### [Problem details]
Output only the line that contains "blue plate [558,276,639,344]" and the lines after it, all verbatim, through the last one below.

(Records excerpted from a collection)
:::

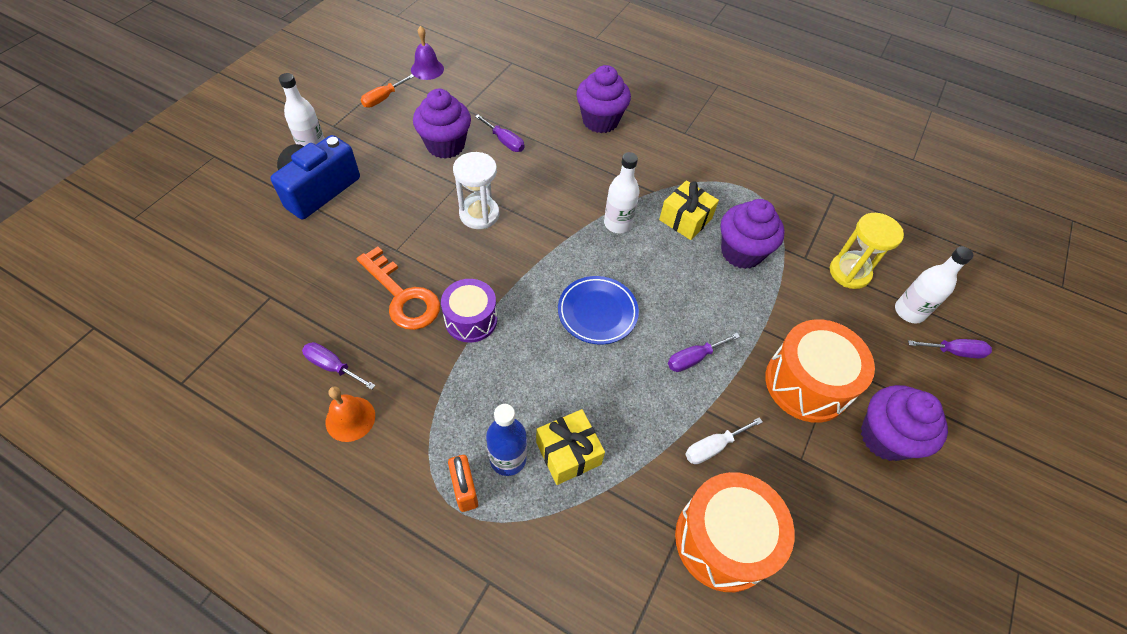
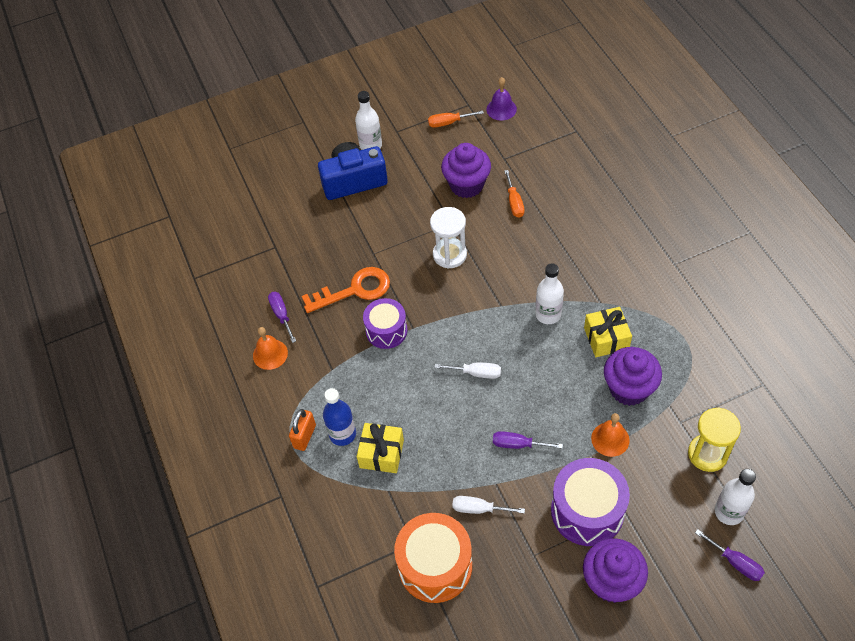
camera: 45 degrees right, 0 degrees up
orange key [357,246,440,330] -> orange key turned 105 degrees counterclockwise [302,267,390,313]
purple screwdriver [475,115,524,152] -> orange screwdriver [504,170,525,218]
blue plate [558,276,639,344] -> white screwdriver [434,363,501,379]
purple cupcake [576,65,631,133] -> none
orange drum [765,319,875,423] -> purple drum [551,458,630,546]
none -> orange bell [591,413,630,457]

:::

### [Solution to this task]
blue plate [558,276,639,344] -> white screwdriver [434,363,501,379]
purple cupcake [576,65,631,133] -> none
orange drum [765,319,875,423] -> purple drum [551,458,630,546]
none -> orange bell [591,413,630,457]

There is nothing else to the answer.